» **WHAT YOU NEED TO DO**
If a line below contains the word "BARO", count it. Please give the total and nothing else.

[Change detection data]
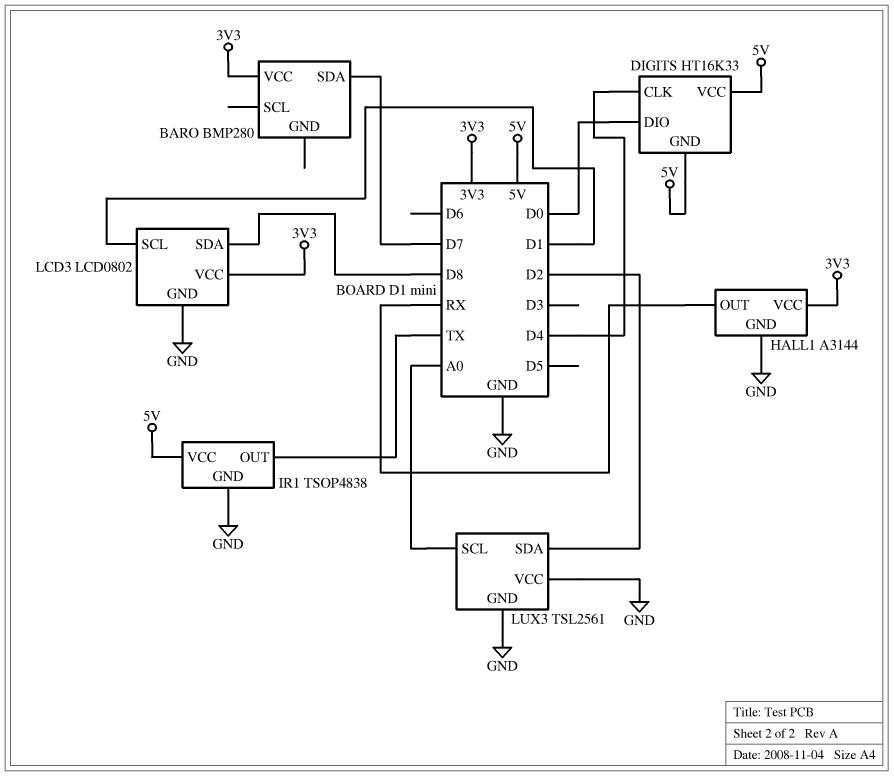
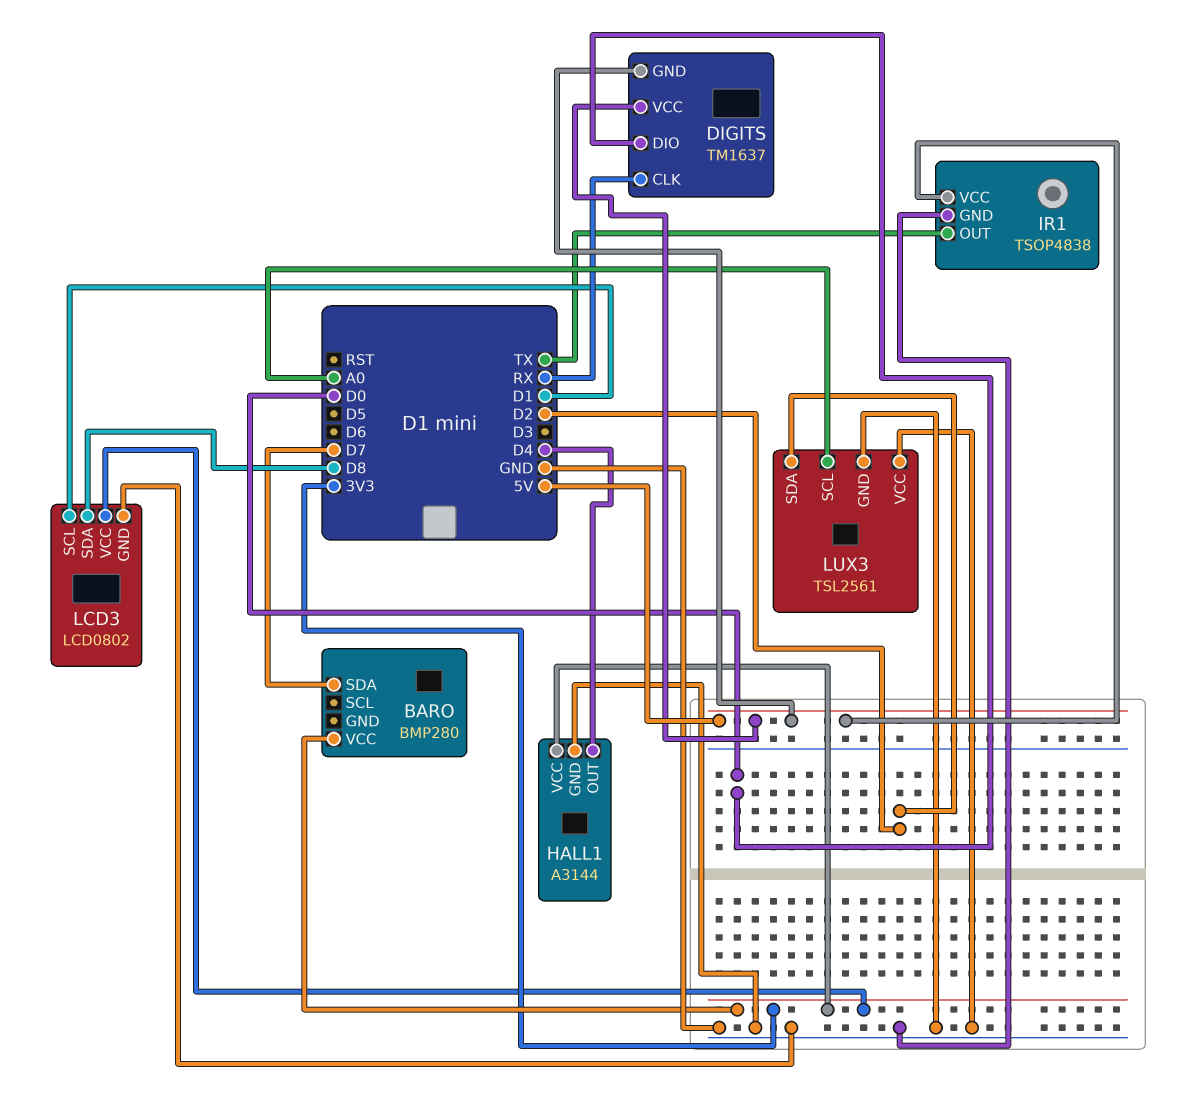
DIGITS: HT16K33 -> TM1637
DIGITS pin CLK: D4 -> RX
HALL1 pin OUT: RX -> D4

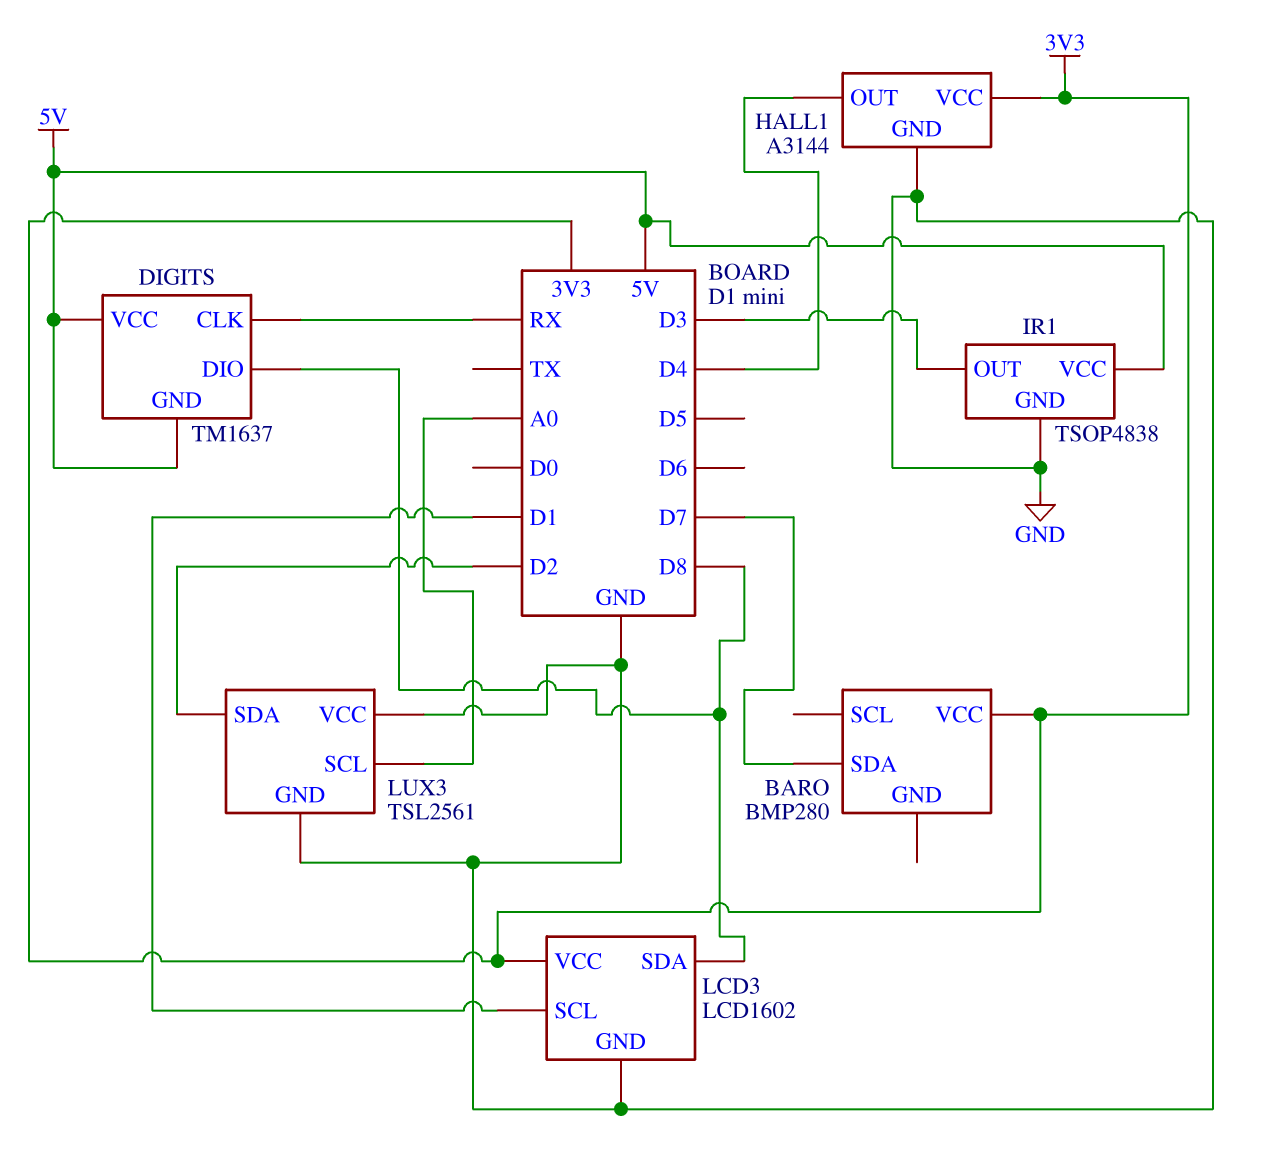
DIGITS pin DIO: D0 -> D8
IR1 pin OUT: TX -> D3
LCD3: LCD0802 -> LCD1602

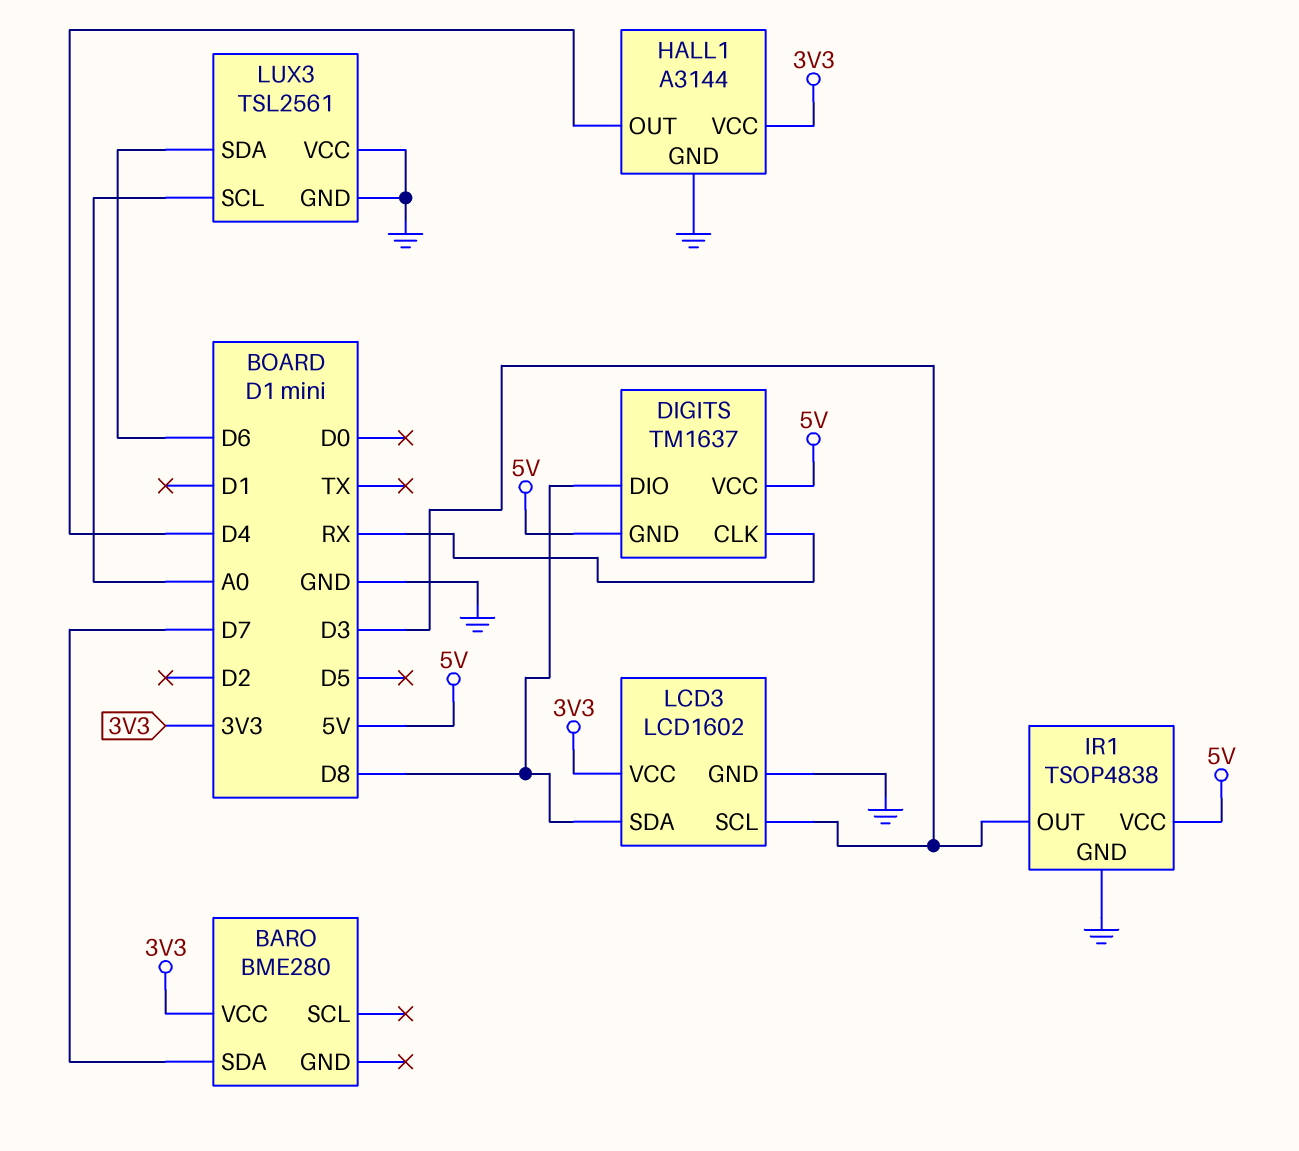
BARO: BMP280 -> BME280
LCD3 pin SCL: D1 -> D3
LUX3 pin SDA: D2 -> D6

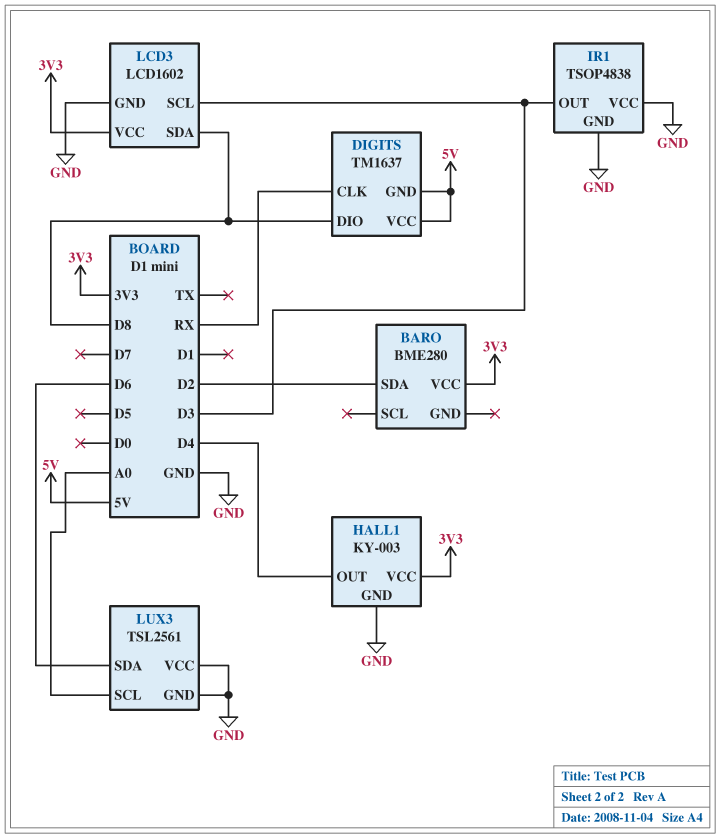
BARO pin SDA: D7 -> D2
HALL1: A3144 -> KY-003
IR1 pin VCC: 5V -> GND

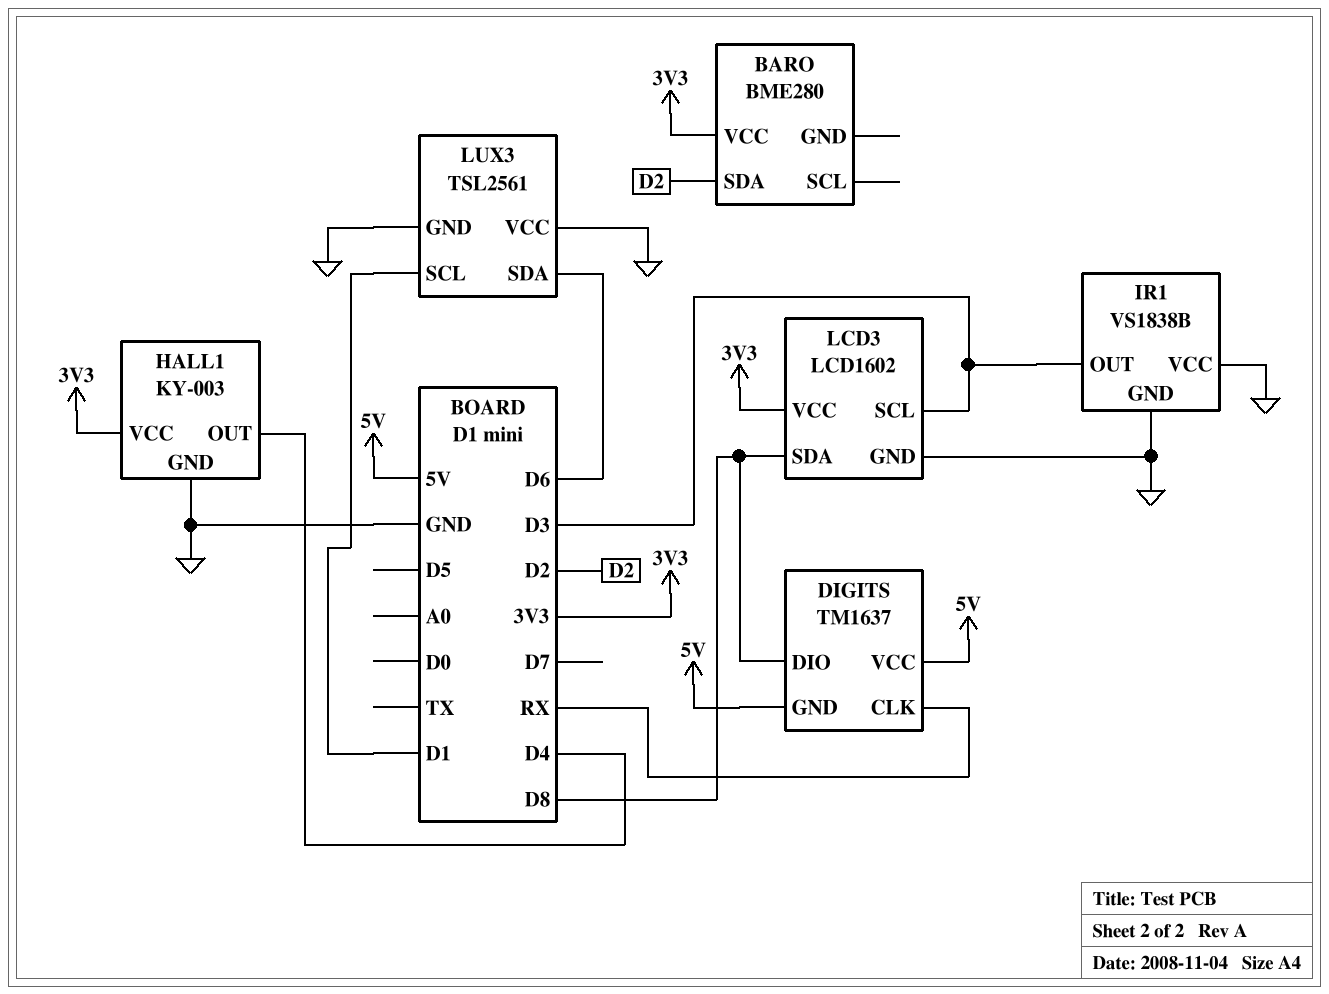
IR1: TSOP4838 -> VS1838B
LUX3 pin SCL: A0 -> D1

» **RESULT BELOW**
2